Data items
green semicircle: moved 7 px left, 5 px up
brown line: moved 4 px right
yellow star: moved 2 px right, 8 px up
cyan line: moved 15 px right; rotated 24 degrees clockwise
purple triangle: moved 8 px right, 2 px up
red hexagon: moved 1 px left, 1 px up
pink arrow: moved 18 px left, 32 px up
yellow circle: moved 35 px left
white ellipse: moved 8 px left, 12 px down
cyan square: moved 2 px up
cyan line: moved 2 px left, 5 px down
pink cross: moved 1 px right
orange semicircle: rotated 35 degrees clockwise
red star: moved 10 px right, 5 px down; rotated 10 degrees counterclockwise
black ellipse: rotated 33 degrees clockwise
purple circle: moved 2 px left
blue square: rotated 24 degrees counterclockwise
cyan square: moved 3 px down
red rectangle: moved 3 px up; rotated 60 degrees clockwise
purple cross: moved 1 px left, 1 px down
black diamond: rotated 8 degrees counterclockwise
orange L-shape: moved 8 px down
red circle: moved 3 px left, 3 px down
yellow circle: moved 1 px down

==

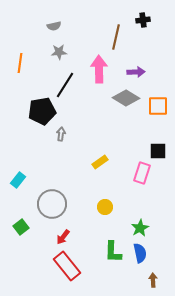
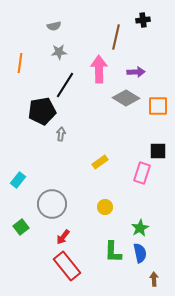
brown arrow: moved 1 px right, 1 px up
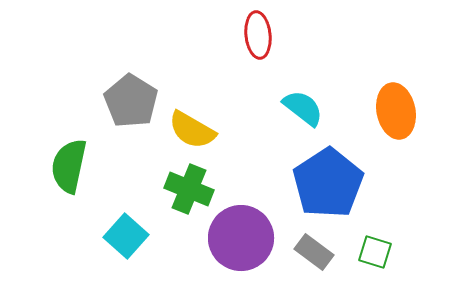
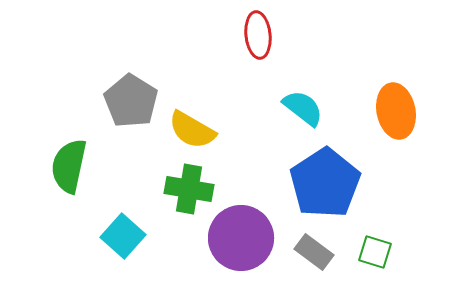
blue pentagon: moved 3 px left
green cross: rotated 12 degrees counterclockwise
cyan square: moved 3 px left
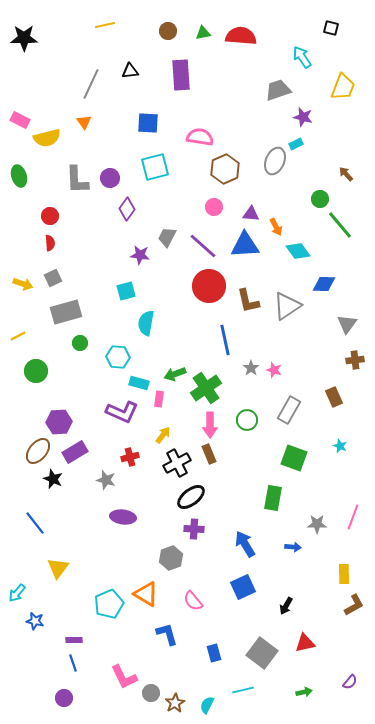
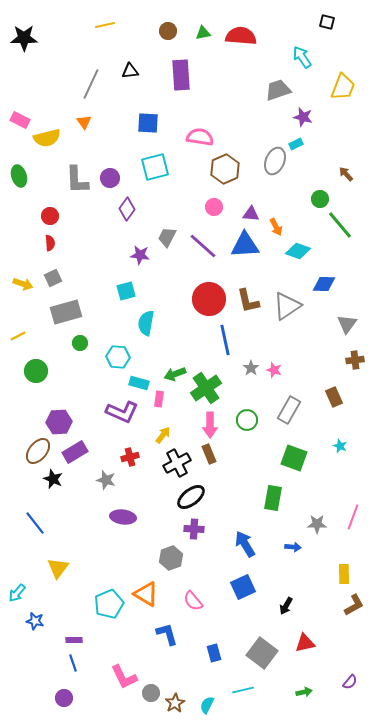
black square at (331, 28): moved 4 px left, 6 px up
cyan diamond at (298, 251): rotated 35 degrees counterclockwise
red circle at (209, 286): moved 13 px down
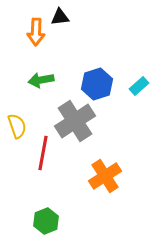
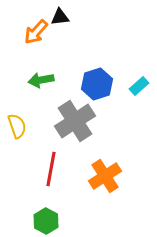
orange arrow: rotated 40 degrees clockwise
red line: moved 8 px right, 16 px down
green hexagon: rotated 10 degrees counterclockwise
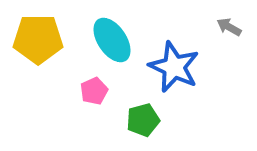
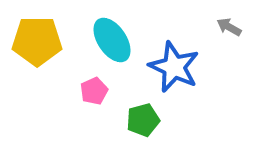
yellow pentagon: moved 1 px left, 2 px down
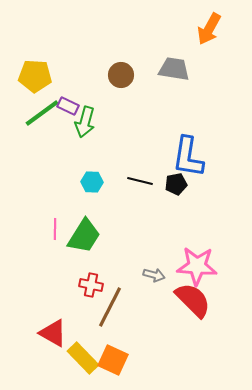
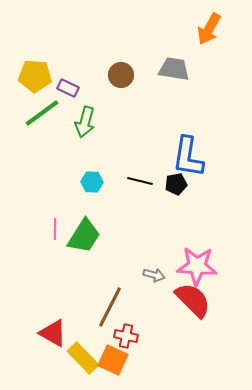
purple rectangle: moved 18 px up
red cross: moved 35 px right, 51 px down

==

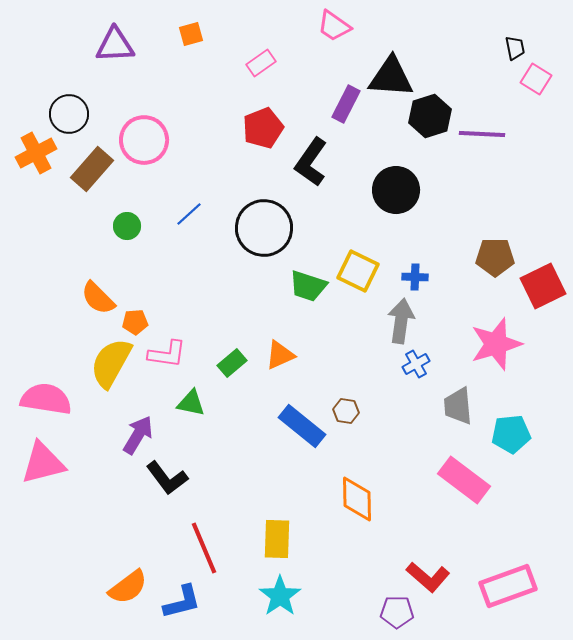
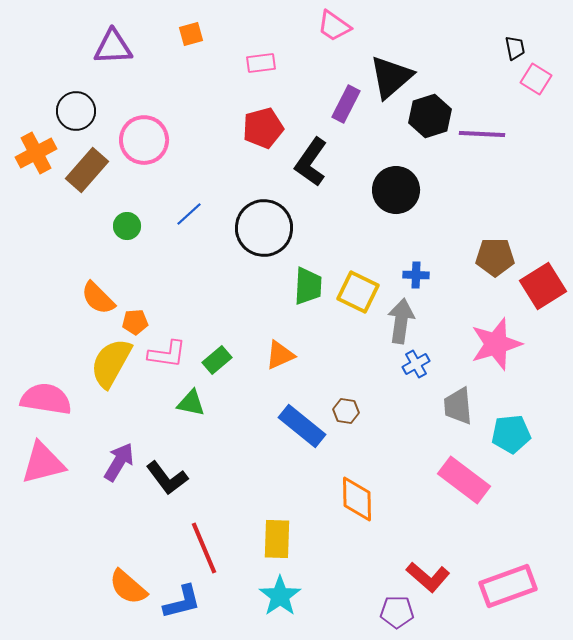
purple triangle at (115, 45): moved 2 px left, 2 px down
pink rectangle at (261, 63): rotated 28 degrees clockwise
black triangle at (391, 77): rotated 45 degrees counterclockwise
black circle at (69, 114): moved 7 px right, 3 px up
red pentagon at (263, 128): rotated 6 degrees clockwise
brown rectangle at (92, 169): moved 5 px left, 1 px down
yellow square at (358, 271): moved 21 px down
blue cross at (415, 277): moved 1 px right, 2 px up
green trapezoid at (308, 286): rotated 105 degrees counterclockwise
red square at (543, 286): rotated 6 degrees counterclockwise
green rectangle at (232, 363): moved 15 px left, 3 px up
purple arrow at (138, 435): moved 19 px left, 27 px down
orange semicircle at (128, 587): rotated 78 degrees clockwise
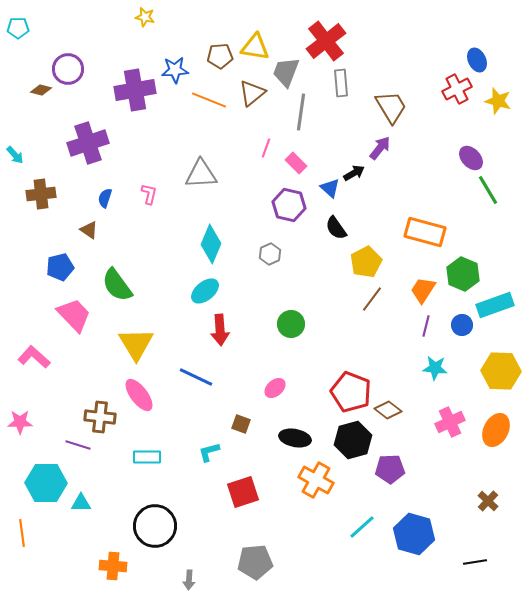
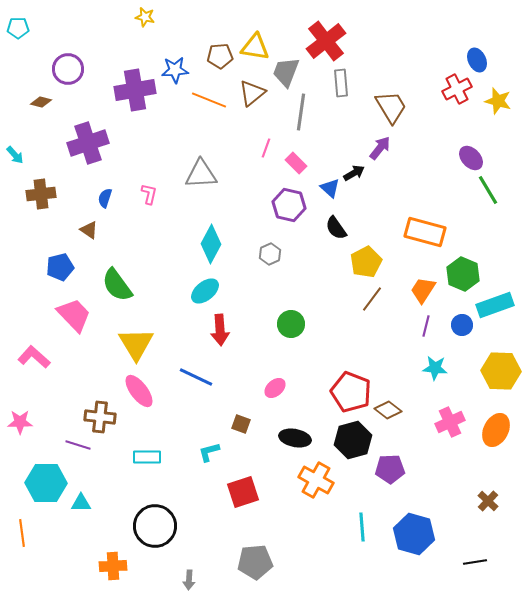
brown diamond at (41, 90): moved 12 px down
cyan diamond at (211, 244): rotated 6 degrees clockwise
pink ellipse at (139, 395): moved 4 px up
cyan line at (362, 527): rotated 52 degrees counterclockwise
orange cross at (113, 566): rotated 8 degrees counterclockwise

(Directions for this task)
Pick out every line above that contains the word "hexagon", and copy each of those lines in full.

(Expected answer)
red hexagon: moved 1 px left, 1 px up
green hexagon: rotated 10 degrees counterclockwise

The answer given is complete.